= YOUR ASSIGNMENT =
Of the lines below, write out exactly those from the line with "C104: 4.7uF (plus" through the line with "D202: schottky SS34", both included, and skip the rest.

+++ DATA IN THIS EXERCISE +++

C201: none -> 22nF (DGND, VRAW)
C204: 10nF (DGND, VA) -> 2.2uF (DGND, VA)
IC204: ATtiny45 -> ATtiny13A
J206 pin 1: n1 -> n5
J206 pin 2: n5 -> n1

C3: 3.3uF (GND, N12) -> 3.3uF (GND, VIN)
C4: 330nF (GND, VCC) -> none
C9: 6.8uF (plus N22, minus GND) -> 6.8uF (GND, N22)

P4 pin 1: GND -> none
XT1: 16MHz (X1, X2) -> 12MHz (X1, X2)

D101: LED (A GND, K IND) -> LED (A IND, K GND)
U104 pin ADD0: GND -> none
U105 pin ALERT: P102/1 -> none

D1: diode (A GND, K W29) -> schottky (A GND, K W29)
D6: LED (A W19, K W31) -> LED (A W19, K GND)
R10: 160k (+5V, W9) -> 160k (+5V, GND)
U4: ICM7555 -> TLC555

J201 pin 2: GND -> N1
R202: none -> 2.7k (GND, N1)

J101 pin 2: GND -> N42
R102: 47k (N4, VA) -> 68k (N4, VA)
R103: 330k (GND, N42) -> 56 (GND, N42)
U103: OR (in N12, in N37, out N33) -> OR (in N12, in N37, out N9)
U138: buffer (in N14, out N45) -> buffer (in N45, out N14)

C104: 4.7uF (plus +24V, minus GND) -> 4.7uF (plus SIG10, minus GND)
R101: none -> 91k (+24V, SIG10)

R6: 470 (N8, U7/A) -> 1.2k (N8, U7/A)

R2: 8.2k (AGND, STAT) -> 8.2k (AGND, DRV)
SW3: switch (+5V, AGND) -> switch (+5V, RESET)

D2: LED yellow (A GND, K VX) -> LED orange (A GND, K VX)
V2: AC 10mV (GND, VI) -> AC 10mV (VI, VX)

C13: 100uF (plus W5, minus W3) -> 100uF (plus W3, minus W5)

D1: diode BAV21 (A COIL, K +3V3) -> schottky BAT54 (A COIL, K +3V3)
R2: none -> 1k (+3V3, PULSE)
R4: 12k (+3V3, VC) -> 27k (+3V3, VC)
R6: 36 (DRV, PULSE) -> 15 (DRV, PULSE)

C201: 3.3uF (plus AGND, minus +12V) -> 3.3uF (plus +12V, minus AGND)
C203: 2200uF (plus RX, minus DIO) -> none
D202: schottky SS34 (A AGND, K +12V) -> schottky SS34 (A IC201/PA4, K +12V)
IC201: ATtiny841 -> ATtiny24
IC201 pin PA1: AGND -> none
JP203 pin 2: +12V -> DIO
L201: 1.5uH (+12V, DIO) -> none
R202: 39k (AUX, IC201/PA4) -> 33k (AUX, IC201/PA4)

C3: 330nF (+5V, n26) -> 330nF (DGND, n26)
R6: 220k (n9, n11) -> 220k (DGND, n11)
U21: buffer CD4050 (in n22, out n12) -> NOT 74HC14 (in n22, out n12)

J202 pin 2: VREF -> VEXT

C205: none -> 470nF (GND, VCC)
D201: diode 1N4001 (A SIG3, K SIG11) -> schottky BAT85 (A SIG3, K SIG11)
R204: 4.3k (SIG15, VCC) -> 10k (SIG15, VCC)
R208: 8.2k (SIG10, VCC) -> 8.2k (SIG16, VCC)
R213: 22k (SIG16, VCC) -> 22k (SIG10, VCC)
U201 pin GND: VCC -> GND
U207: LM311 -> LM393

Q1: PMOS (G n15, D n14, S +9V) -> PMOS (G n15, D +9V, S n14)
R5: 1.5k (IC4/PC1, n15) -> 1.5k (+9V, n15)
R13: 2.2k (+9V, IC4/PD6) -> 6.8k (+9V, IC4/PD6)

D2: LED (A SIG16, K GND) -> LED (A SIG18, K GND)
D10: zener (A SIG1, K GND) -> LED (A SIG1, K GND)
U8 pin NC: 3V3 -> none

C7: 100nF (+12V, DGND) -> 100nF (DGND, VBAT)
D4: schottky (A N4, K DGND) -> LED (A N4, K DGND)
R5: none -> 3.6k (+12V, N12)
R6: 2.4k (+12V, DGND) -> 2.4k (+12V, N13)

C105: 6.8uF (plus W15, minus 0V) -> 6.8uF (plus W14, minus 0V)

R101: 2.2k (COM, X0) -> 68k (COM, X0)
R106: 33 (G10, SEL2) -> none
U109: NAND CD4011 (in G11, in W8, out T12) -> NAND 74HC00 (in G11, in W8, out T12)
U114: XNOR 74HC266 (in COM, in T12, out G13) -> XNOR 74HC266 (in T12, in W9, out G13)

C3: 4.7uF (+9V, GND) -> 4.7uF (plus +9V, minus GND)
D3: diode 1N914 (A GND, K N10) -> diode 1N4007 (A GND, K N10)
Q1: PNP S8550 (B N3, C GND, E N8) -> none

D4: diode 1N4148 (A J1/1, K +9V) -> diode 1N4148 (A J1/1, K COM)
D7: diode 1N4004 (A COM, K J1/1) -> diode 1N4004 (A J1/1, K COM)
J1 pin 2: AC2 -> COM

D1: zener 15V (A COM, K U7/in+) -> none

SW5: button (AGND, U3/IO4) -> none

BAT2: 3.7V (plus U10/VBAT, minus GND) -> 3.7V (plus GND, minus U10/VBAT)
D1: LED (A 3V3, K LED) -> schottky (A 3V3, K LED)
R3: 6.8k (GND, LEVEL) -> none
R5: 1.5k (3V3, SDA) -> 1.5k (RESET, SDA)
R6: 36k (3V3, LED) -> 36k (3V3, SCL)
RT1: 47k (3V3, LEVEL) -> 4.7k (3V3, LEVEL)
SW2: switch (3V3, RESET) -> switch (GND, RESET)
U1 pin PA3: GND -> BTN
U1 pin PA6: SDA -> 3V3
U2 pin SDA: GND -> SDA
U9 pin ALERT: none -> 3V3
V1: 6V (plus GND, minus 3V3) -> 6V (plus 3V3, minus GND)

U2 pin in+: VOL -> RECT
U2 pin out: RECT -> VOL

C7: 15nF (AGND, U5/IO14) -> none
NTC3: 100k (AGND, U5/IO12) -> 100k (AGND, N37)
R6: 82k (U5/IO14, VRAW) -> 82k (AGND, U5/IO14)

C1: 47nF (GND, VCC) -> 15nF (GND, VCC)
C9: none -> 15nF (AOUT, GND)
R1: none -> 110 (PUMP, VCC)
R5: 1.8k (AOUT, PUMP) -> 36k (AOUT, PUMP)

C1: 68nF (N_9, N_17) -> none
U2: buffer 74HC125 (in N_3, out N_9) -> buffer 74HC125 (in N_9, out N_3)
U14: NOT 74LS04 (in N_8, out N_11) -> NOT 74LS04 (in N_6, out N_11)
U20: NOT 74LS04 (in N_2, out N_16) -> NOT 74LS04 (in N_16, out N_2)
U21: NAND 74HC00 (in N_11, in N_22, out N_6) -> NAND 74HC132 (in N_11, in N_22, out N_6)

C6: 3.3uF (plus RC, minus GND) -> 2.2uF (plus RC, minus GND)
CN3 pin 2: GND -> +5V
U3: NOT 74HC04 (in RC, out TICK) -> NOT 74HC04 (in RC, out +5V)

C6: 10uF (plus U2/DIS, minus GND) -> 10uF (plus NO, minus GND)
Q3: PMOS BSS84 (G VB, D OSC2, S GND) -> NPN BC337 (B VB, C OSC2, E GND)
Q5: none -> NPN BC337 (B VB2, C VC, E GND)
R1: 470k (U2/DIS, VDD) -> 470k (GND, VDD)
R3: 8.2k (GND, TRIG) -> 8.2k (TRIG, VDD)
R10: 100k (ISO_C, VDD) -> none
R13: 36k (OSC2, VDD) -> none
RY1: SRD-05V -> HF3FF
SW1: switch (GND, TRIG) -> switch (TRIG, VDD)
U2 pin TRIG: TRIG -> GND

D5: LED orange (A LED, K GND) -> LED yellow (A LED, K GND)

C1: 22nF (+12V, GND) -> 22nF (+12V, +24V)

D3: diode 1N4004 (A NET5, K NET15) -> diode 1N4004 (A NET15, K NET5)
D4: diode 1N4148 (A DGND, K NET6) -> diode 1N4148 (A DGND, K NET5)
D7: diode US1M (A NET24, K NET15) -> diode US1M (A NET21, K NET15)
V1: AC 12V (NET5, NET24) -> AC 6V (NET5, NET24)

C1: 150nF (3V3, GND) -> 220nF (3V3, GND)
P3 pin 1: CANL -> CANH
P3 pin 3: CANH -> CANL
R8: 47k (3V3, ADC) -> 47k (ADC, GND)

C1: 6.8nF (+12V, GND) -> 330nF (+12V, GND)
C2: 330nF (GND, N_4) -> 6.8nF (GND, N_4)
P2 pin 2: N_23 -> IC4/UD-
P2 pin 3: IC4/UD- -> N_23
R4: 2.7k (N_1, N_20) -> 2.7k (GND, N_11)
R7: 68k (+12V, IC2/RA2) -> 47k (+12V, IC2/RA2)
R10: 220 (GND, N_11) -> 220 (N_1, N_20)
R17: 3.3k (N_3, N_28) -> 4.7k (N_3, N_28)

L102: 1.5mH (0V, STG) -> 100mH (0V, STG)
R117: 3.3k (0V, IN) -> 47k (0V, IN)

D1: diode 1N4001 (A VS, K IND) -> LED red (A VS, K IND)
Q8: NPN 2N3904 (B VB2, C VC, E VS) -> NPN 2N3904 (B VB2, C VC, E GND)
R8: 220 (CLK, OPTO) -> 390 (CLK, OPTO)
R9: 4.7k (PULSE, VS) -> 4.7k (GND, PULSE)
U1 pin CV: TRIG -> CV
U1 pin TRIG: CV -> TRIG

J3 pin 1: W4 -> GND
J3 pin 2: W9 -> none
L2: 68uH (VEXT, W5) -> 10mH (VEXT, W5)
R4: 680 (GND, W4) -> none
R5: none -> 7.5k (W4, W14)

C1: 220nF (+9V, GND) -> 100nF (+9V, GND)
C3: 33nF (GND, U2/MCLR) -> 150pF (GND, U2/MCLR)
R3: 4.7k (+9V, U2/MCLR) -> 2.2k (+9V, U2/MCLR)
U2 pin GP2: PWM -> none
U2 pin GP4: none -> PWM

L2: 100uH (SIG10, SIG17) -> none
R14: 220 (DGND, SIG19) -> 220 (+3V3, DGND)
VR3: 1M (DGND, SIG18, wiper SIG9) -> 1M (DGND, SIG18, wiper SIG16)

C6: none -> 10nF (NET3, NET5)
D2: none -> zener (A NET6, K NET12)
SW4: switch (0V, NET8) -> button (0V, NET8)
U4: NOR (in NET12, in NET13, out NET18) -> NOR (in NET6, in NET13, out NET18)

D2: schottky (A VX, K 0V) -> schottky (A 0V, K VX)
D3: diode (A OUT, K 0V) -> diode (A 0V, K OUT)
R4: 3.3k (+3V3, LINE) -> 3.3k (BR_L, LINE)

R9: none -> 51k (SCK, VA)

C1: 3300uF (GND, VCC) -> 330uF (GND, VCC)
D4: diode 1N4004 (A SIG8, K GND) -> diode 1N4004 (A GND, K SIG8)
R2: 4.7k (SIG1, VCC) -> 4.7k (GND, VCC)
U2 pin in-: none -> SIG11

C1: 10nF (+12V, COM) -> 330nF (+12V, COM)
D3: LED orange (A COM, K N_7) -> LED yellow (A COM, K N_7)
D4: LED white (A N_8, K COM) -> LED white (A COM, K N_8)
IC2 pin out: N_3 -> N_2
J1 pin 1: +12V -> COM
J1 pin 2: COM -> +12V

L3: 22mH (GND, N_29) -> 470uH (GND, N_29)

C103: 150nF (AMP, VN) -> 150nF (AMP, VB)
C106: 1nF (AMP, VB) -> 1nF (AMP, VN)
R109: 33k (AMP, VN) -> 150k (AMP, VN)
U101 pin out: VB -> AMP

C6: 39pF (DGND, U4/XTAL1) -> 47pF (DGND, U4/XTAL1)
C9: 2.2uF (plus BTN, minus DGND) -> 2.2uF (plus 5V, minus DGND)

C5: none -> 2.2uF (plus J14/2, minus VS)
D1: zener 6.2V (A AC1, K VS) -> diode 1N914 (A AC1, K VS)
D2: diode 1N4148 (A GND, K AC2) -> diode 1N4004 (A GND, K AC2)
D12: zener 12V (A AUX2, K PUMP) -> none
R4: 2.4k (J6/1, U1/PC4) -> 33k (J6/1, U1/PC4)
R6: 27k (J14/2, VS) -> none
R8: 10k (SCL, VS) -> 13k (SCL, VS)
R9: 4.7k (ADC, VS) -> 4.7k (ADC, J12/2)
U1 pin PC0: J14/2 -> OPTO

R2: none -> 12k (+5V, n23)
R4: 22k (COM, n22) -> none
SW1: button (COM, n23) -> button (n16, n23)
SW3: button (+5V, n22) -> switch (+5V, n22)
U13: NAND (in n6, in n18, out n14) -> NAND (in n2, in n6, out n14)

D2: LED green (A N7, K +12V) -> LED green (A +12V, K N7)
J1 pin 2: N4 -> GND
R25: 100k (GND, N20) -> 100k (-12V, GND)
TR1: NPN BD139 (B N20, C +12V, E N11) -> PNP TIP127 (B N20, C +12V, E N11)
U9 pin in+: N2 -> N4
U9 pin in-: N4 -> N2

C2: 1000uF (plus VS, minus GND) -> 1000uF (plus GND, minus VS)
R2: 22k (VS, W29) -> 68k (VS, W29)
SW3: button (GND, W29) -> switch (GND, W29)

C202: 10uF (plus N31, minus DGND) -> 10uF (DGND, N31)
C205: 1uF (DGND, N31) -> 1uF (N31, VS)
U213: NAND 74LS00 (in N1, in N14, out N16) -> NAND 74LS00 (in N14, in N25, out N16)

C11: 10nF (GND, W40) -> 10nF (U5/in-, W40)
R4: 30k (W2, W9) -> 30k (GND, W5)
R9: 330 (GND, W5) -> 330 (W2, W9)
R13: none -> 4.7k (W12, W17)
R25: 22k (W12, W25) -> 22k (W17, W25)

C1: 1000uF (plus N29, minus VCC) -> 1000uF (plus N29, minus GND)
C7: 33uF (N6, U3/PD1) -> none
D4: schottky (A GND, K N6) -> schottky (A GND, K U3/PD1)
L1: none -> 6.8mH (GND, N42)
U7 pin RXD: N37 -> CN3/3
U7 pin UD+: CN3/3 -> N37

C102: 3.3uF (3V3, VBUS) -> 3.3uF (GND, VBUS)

+++

= EXERCISE ANSWER =
C104: 4.7uF (plus +24V, minus GND) -> 4.7uF (plus SIG10, minus GND)
R101: none -> 91k (+24V, SIG10)

R6: 470 (N8, U7/A) -> 1.2k (N8, U7/A)

R2: 8.2k (AGND, STAT) -> 8.2k (AGND, DRV)
SW3: switch (+5V, AGND) -> switch (+5V, RESET)

D2: LED yellow (A GND, K VX) -> LED orange (A GND, K VX)
V2: AC 10mV (GND, VI) -> AC 10mV (VI, VX)

C13: 100uF (plus W5, minus W3) -> 100uF (plus W3, minus W5)

D1: diode BAV21 (A COIL, K +3V3) -> schottky BAT54 (A COIL, K +3V3)
R2: none -> 1k (+3V3, PULSE)
R4: 12k (+3V3, VC) -> 27k (+3V3, VC)
R6: 36 (DRV, PULSE) -> 15 (DRV, PULSE)

C201: 3.3uF (plus AGND, minus +12V) -> 3.3uF (plus +12V, minus AGND)
C203: 2200uF (plus RX, minus DIO) -> none
D202: schottky SS34 (A AGND, K +12V) -> schottky SS34 (A IC201/PA4, K +12V)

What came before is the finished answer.